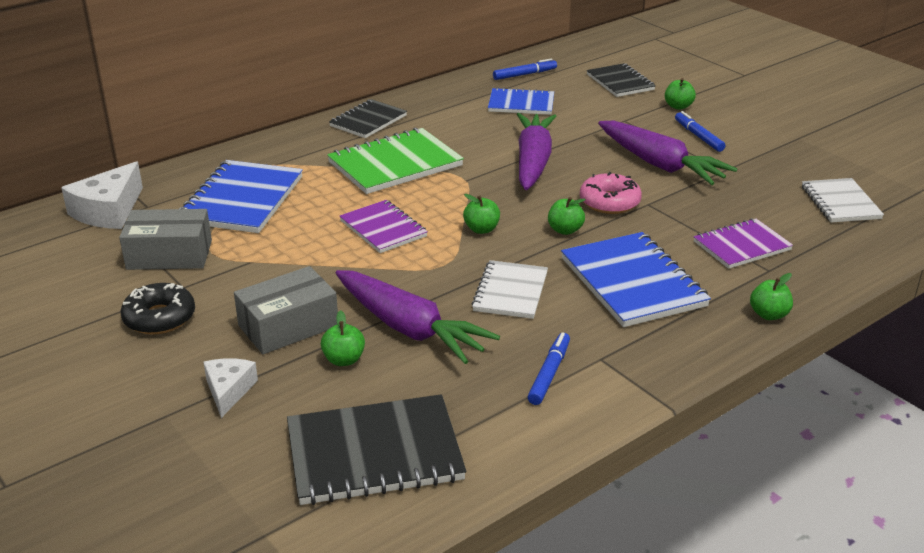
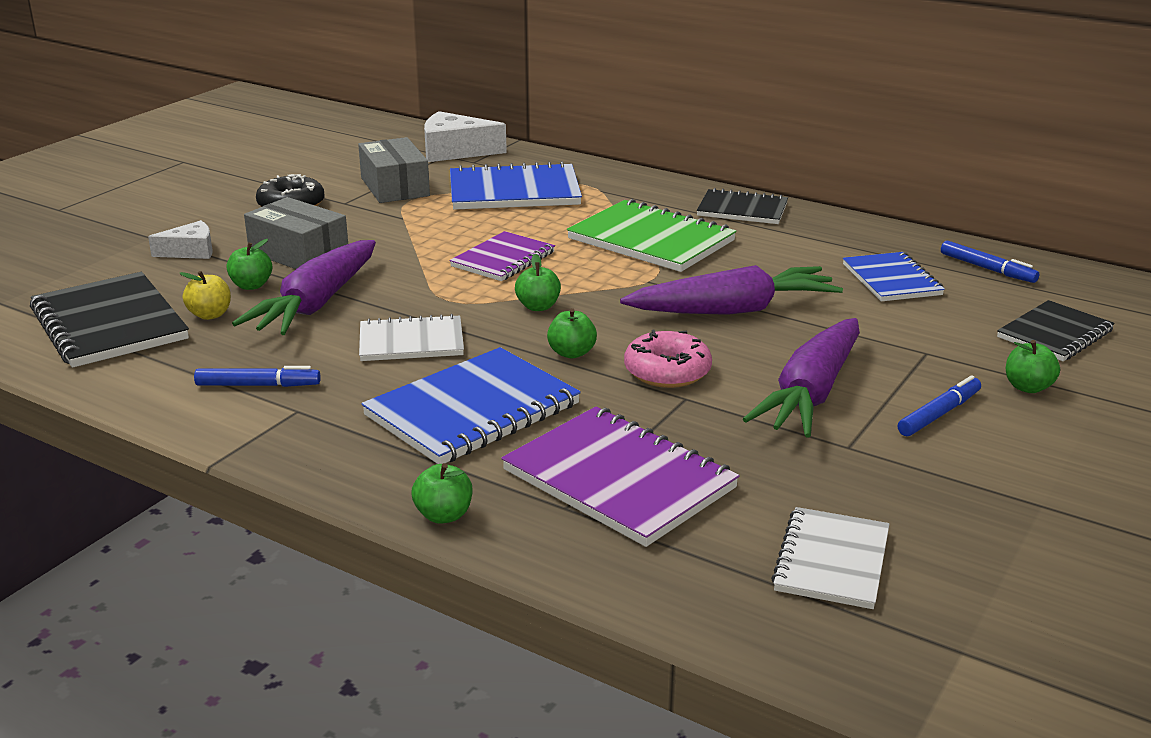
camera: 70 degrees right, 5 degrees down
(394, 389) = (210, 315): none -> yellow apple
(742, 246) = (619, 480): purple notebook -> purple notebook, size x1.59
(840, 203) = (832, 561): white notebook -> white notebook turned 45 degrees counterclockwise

* * *

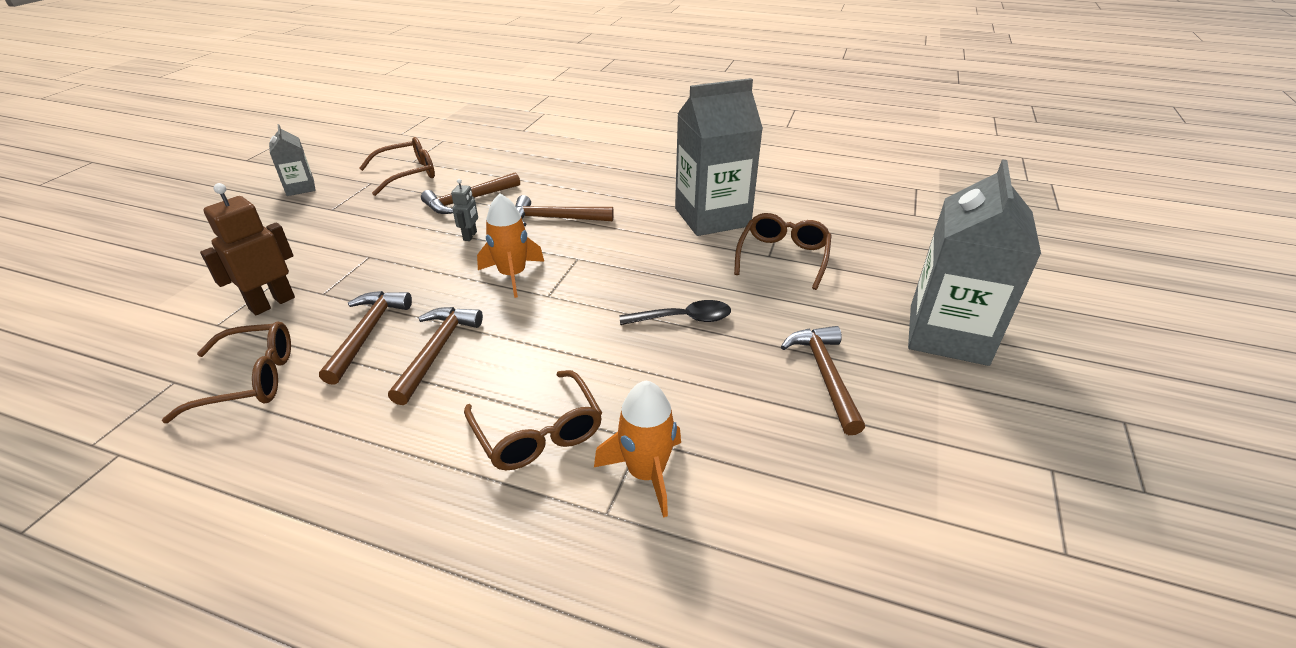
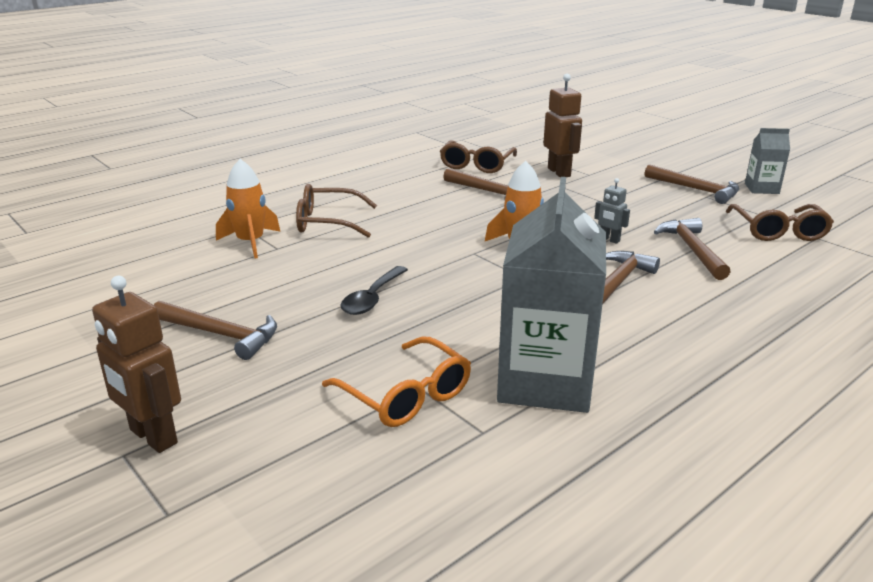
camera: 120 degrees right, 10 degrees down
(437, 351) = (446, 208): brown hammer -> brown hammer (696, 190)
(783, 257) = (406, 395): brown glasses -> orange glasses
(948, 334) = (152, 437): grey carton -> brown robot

==

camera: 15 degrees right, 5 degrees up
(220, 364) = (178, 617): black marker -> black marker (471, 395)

HOW TO COMPLETE THIS TASK – Going back over the entries above, copy word for word every line from the one that has "(742, 246) = (619, 480): purple" on through the one that has "(840, 203) = (832, 561): white".

EXPECTED ANSWER –
(742, 246) = (619, 480): purple notebook -> purple notebook, size x1.59
(840, 203) = (832, 561): white notebook -> white notebook turned 45 degrees counterclockwise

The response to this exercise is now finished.